- **Your objective**:
Below are the records; copy every line in them that holds the string "AGND".

(Collected data)
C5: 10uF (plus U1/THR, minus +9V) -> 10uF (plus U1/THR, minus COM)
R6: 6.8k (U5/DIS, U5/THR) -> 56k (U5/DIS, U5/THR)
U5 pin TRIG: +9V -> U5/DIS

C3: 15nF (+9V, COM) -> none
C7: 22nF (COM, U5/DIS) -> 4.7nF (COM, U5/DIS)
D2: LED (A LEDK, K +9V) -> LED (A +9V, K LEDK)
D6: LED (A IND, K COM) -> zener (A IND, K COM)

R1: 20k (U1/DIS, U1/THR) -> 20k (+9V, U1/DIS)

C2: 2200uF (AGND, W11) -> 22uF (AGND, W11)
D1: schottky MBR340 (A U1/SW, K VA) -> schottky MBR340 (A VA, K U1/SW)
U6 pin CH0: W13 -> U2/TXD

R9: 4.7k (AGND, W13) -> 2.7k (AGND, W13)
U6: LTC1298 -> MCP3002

- **Response area**:
C2: 2200uF (AGND, W11) -> 22uF (AGND, W11)
R9: 4.7k (AGND, W13) -> 2.7k (AGND, W13)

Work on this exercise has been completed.